(Object correspondence data)
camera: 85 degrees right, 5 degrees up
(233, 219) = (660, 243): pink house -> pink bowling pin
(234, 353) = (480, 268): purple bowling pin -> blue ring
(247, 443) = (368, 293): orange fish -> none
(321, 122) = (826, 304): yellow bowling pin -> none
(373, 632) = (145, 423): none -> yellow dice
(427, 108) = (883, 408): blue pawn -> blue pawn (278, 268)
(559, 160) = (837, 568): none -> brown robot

• _WHAT THE TASK ASKS_
Every line from the one containing "(321, 122) = (826, 304): yellow" through the final line of the data above is to be restated word for word, and nothing more.

• _RESULT FOR THIS EXERCISE_
(321, 122) = (826, 304): yellow bowling pin -> none
(373, 632) = (145, 423): none -> yellow dice
(427, 108) = (883, 408): blue pawn -> blue pawn (278, 268)
(559, 160) = (837, 568): none -> brown robot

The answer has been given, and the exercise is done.